[Records from a collection]
----------
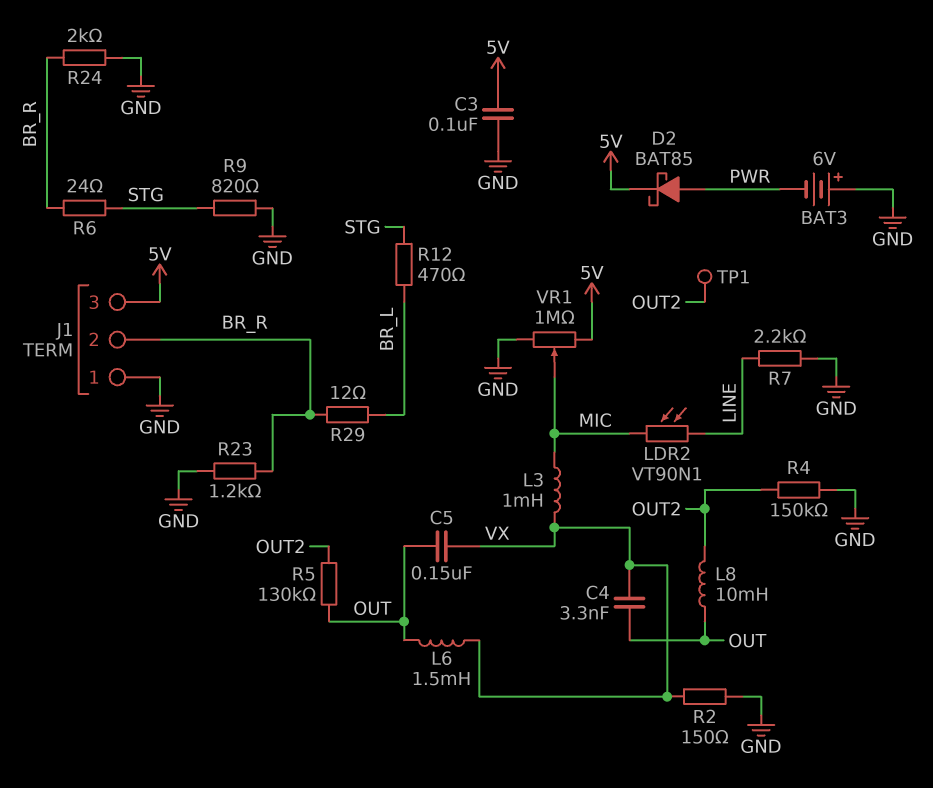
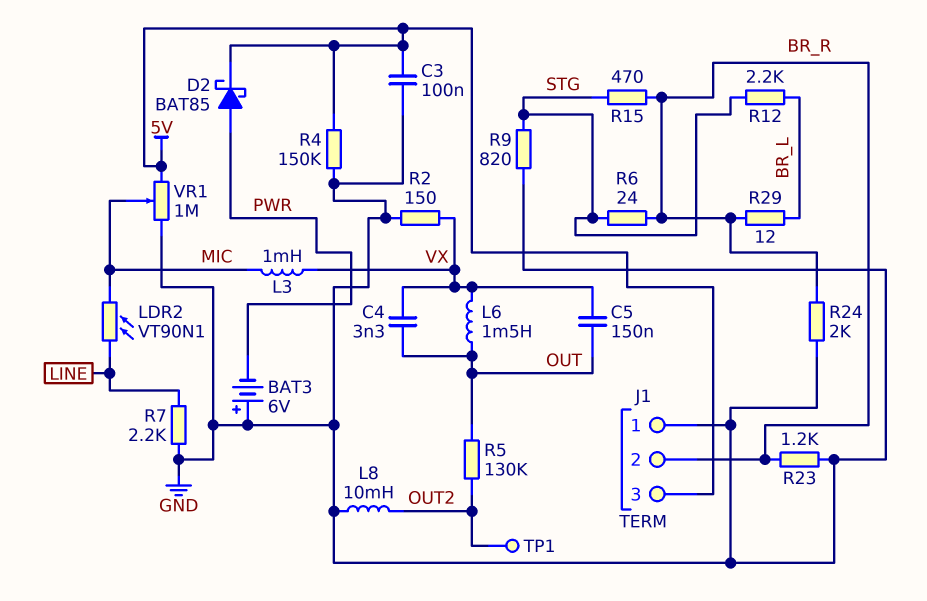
L8: 10mH (OUT, OUT2) -> 10mH (GND, OUT2)
R4: 150k (GND, OUT2) -> 150k (5V, GND)
R12: 470 (BR_L, STG) -> 2.2k (BR_L, STG)
R15: none -> 470 (BR_R, STG)

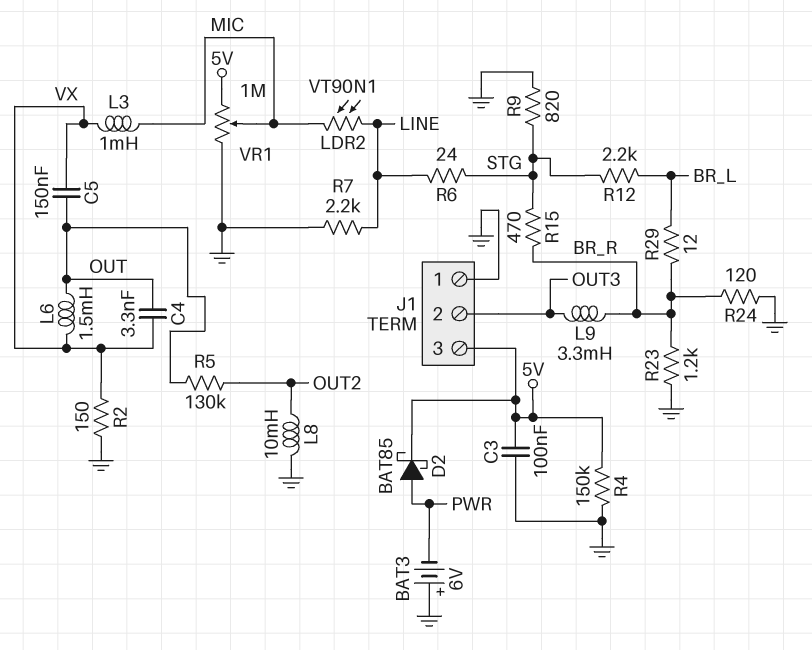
J1 pin 2: BR_R -> OUT3
L9: none -> 3.3mH (BR_R, OUT3)
R6: 24 (BR_R, STG) -> 24 (LINE, STG)
R24: 2k (BR_R, GND) -> 120 (BR_R, GND)
TP1: test point (OUT2) -> none

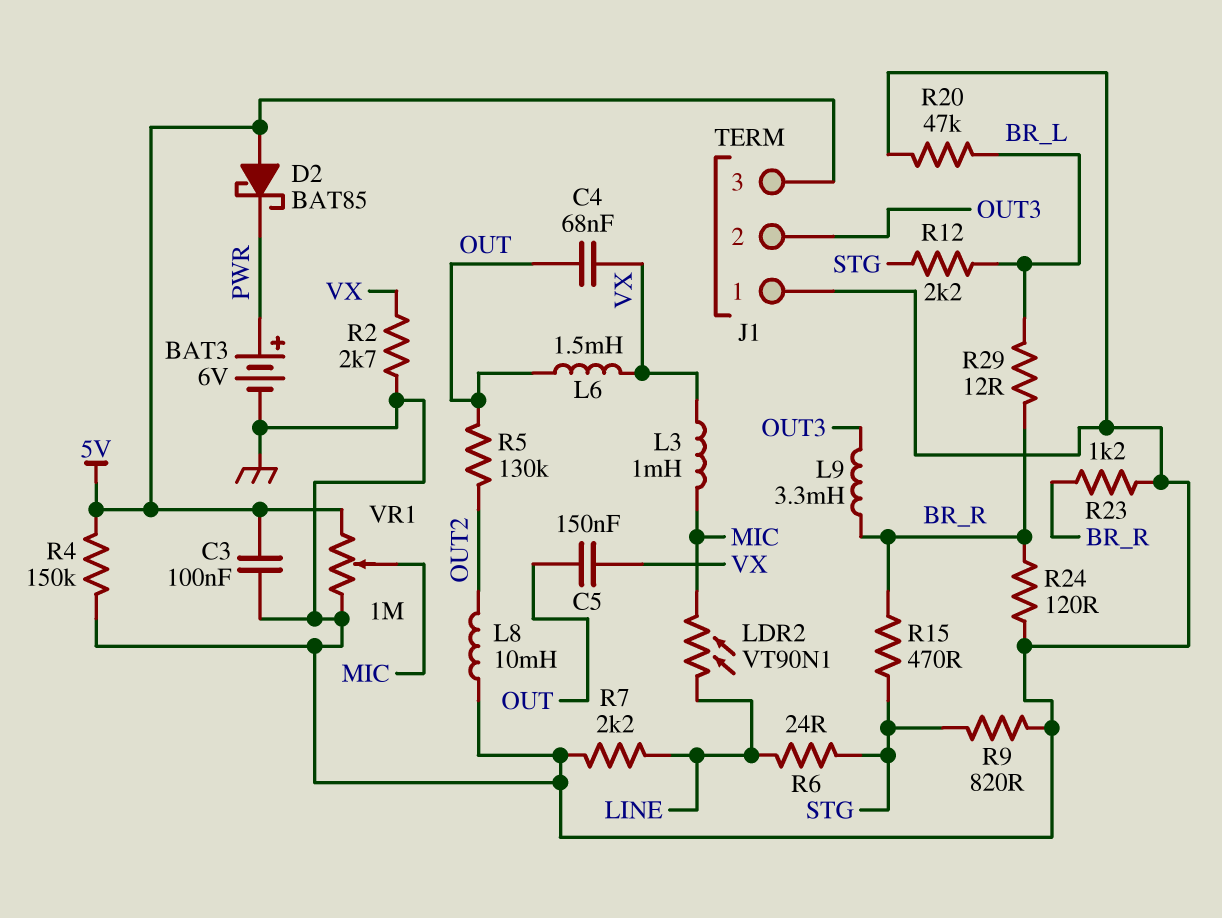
BAT3: 6V (plus GND, minus PWR) -> 6V (plus PWR, minus GND)
C4: 3.3nF (OUT, VX) -> 68nF (OUT, VX)
D2: schottky BAT85 (A PWR, K 5V) -> schottky BAT85 (A 5V, K PWR)
R2: 150 (GND, VX) -> 2.7k (GND, VX)
R20: none -> 47k (BR_L, GND)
----------
▶ _Aim of the exercise_
Could the data above be repeated exactly, with every picture dropped?

▶ _Solution to the exercise_
L8: 10mH (OUT, OUT2) -> 10mH (GND, OUT2)
R4: 150k (GND, OUT2) -> 150k (5V, GND)
R12: 470 (BR_L, STG) -> 2.2k (BR_L, STG)
R15: none -> 470 (BR_R, STG)

J1 pin 2: BR_R -> OUT3
L9: none -> 3.3mH (BR_R, OUT3)
R6: 24 (BR_R, STG) -> 24 (LINE, STG)
R24: 2k (BR_R, GND) -> 120 (BR_R, GND)
TP1: test point (OUT2) -> none

BAT3: 6V (plus GND, minus PWR) -> 6V (plus PWR, minus GND)
C4: 3.3nF (OUT, VX) -> 68nF (OUT, VX)
D2: schottky BAT85 (A PWR, K 5V) -> schottky BAT85 (A 5V, K PWR)
R2: 150 (GND, VX) -> 2.7k (GND, VX)
R20: none -> 47k (BR_L, GND)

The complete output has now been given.